EXERCISE => All of the entries below are to be copied word for word.

GIVEN INFORMATION =>

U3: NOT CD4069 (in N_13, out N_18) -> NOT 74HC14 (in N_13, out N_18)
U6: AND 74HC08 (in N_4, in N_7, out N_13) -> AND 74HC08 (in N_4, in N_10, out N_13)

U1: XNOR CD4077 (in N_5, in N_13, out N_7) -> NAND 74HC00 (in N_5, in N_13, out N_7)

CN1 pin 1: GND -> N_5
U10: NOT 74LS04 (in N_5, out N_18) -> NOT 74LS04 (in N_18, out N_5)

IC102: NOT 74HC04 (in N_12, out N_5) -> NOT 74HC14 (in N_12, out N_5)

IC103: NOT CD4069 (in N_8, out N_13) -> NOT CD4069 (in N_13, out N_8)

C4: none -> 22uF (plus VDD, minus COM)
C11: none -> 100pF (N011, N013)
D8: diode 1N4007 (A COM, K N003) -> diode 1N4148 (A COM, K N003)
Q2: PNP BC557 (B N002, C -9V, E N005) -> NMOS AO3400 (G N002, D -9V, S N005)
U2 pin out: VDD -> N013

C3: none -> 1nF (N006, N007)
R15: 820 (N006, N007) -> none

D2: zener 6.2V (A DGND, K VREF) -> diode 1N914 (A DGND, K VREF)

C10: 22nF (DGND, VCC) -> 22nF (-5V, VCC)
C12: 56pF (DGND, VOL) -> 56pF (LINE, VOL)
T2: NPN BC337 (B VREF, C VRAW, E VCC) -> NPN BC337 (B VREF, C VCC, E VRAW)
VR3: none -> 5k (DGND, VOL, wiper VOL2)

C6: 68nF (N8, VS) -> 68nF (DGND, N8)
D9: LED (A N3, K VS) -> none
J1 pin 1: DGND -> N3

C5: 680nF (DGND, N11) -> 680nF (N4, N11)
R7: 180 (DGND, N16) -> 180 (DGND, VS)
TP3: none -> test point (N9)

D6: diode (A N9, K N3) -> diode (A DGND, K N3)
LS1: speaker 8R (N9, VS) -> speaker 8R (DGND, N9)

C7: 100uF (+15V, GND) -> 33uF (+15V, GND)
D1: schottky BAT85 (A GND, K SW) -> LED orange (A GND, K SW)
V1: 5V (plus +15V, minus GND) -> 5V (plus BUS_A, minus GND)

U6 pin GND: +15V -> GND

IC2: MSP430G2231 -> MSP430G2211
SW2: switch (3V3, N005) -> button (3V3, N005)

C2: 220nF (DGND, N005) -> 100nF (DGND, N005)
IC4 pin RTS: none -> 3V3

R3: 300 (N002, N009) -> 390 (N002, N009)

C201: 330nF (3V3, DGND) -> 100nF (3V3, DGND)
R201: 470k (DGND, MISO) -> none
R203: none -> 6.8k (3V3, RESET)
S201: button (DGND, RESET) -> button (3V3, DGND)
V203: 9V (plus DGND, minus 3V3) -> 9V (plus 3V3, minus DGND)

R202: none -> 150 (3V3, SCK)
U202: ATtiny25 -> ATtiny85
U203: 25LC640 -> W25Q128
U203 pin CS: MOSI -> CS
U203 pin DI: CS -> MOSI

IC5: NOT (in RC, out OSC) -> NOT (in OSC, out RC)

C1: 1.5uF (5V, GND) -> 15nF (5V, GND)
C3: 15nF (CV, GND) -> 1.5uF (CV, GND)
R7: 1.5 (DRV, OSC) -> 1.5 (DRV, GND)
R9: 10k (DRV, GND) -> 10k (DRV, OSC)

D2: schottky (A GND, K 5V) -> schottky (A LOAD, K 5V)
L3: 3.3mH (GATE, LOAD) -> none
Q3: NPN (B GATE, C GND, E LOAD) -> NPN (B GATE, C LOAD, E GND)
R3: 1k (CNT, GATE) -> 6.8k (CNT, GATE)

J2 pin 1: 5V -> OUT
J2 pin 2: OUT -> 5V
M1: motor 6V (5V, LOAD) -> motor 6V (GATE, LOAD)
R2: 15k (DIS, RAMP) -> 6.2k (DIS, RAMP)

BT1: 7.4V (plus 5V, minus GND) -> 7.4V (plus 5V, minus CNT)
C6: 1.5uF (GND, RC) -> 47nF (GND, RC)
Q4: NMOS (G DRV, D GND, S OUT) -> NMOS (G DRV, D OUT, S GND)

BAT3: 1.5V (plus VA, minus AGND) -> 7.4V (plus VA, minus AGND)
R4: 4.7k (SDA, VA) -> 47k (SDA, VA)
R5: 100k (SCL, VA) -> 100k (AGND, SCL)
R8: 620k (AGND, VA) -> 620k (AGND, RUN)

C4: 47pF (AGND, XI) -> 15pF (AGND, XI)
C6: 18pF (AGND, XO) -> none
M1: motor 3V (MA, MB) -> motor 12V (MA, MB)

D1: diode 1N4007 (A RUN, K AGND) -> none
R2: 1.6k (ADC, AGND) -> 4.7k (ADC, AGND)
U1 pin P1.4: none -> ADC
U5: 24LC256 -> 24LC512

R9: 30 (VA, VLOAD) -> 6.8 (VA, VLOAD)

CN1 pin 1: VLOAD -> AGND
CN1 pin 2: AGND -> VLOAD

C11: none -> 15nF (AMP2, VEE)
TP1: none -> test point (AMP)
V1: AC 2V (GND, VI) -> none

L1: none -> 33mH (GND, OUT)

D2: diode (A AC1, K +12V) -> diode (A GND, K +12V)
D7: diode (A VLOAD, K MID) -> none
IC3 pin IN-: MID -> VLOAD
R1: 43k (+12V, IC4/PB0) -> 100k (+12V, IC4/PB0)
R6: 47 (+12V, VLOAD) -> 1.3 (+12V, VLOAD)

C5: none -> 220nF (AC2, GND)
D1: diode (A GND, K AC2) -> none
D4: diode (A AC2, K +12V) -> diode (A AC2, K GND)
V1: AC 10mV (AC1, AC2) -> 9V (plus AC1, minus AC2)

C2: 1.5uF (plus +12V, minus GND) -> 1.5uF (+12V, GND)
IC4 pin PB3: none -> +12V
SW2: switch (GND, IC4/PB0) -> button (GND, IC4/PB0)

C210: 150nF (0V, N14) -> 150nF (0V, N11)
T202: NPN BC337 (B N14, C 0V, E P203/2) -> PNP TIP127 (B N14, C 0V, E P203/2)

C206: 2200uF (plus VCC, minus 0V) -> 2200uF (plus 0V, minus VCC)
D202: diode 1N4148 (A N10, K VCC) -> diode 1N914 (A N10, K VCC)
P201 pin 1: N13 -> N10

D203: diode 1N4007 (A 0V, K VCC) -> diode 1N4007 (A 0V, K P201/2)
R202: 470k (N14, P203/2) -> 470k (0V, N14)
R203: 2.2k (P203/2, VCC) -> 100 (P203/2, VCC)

SOLVED EXERCISE =>
U3: NOT CD4069 (in N_13, out N_18) -> NOT 74HC14 (in N_13, out N_18)
U6: AND 74HC08 (in N_4, in N_7, out N_13) -> AND 74HC08 (in N_4, in N_10, out N_13)

U1: XNOR CD4077 (in N_5, in N_13, out N_7) -> NAND 74HC00 (in N_5, in N_13, out N_7)

CN1 pin 1: GND -> N_5
U10: NOT 74LS04 (in N_5, out N_18) -> NOT 74LS04 (in N_18, out N_5)

IC102: NOT 74HC04 (in N_12, out N_5) -> NOT 74HC14 (in N_12, out N_5)

IC103: NOT CD4069 (in N_8, out N_13) -> NOT CD4069 (in N_13, out N_8)

C4: none -> 22uF (plus VDD, minus COM)
C11: none -> 100pF (N011, N013)
D8: diode 1N4007 (A COM, K N003) -> diode 1N4148 (A COM, K N003)
Q2: PNP BC557 (B N002, C -9V, E N005) -> NMOS AO3400 (G N002, D -9V, S N005)
U2 pin out: VDD -> N013

C3: none -> 1nF (N006, N007)
R15: 820 (N006, N007) -> none

D2: zener 6.2V (A DGND, K VREF) -> diode 1N914 (A DGND, K VREF)

C10: 22nF (DGND, VCC) -> 22nF (-5V, VCC)
C12: 56pF (DGND, VOL) -> 56pF (LINE, VOL)
T2: NPN BC337 (B VREF, C VRAW, E VCC) -> NPN BC337 (B VREF, C VCC, E VRAW)
VR3: none -> 5k (DGND, VOL, wiper VOL2)

C6: 68nF (N8, VS) -> 68nF (DGND, N8)
D9: LED (A N3, K VS) -> none
J1 pin 1: DGND -> N3

C5: 680nF (DGND, N11) -> 680nF (N4, N11)
R7: 180 (DGND, N16) -> 180 (DGND, VS)
TP3: none -> test point (N9)

D6: diode (A N9, K N3) -> diode (A DGND, K N3)
LS1: speaker 8R (N9, VS) -> speaker 8R (DGND, N9)

C7: 100uF (+15V, GND) -> 33uF (+15V, GND)
D1: schottky BAT85 (A GND, K SW) -> LED orange (A GND, K SW)
V1: 5V (plus +15V, minus GND) -> 5V (plus BUS_A, minus GND)

U6 pin GND: +15V -> GND

IC2: MSP430G2231 -> MSP430G2211
SW2: switch (3V3, N005) -> button (3V3, N005)

C2: 220nF (DGND, N005) -> 100nF (DGND, N005)
IC4 pin RTS: none -> 3V3

R3: 300 (N002, N009) -> 390 (N002, N009)

C201: 330nF (3V3, DGND) -> 100nF (3V3, DGND)
R201: 470k (DGND, MISO) -> none
R203: none -> 6.8k (3V3, RESET)
S201: button (DGND, RESET) -> button (3V3, DGND)
V203: 9V (plus DGND, minus 3V3) -> 9V (plus 3V3, minus DGND)

R202: none -> 150 (3V3, SCK)
U202: ATtiny25 -> ATtiny85
U203: 25LC640 -> W25Q128
U203 pin CS: MOSI -> CS
U203 pin DI: CS -> MOSI

IC5: NOT (in RC, out OSC) -> NOT (in OSC, out RC)

C1: 1.5uF (5V, GND) -> 15nF (5V, GND)
C3: 15nF (CV, GND) -> 1.5uF (CV, GND)
R7: 1.5 (DRV, OSC) -> 1.5 (DRV, GND)
R9: 10k (DRV, GND) -> 10k (DRV, OSC)

D2: schottky (A GND, K 5V) -> schottky (A LOAD, K 5V)
L3: 3.3mH (GATE, LOAD) -> none
Q3: NPN (B GATE, C GND, E LOAD) -> NPN (B GATE, C LOAD, E GND)
R3: 1k (CNT, GATE) -> 6.8k (CNT, GATE)

J2 pin 1: 5V -> OUT
J2 pin 2: OUT -> 5V
M1: motor 6V (5V, LOAD) -> motor 6V (GATE, LOAD)
R2: 15k (DIS, RAMP) -> 6.2k (DIS, RAMP)

BT1: 7.4V (plus 5V, minus GND) -> 7.4V (plus 5V, minus CNT)
C6: 1.5uF (GND, RC) -> 47nF (GND, RC)
Q4: NMOS (G DRV, D GND, S OUT) -> NMOS (G DRV, D OUT, S GND)

BAT3: 1.5V (plus VA, minus AGND) -> 7.4V (plus VA, minus AGND)
R4: 4.7k (SDA, VA) -> 47k (SDA, VA)
R5: 100k (SCL, VA) -> 100k (AGND, SCL)
R8: 620k (AGND, VA) -> 620k (AGND, RUN)

C4: 47pF (AGND, XI) -> 15pF (AGND, XI)
C6: 18pF (AGND, XO) -> none
M1: motor 3V (MA, MB) -> motor 12V (MA, MB)

D1: diode 1N4007 (A RUN, K AGND) -> none
R2: 1.6k (ADC, AGND) -> 4.7k (ADC, AGND)
U1 pin P1.4: none -> ADC
U5: 24LC256 -> 24LC512

R9: 30 (VA, VLOAD) -> 6.8 (VA, VLOAD)

CN1 pin 1: VLOAD -> AGND
CN1 pin 2: AGND -> VLOAD

C11: none -> 15nF (AMP2, VEE)
TP1: none -> test point (AMP)
V1: AC 2V (GND, VI) -> none

L1: none -> 33mH (GND, OUT)

D2: diode (A AC1, K +12V) -> diode (A GND, K +12V)
D7: diode (A VLOAD, K MID) -> none
IC3 pin IN-: MID -> VLOAD
R1: 43k (+12V, IC4/PB0) -> 100k (+12V, IC4/PB0)
R6: 47 (+12V, VLOAD) -> 1.3 (+12V, VLOAD)

C5: none -> 220nF (AC2, GND)
D1: diode (A GND, K AC2) -> none
D4: diode (A AC2, K +12V) -> diode (A AC2, K GND)
V1: AC 10mV (AC1, AC2) -> 9V (plus AC1, minus AC2)

C2: 1.5uF (plus +12V, minus GND) -> 1.5uF (+12V, GND)
IC4 pin PB3: none -> +12V
SW2: switch (GND, IC4/PB0) -> button (GND, IC4/PB0)

C210: 150nF (0V, N14) -> 150nF (0V, N11)
T202: NPN BC337 (B N14, C 0V, E P203/2) -> PNP TIP127 (B N14, C 0V, E P203/2)

C206: 2200uF (plus VCC, minus 0V) -> 2200uF (plus 0V, minus VCC)
D202: diode 1N4148 (A N10, K VCC) -> diode 1N914 (A N10, K VCC)
P201 pin 1: N13 -> N10

D203: diode 1N4007 (A 0V, K VCC) -> diode 1N4007 (A 0V, K P201/2)
R202: 470k (N14, P203/2) -> 470k (0V, N14)
R203: 2.2k (P203/2, VCC) -> 100 (P203/2, VCC)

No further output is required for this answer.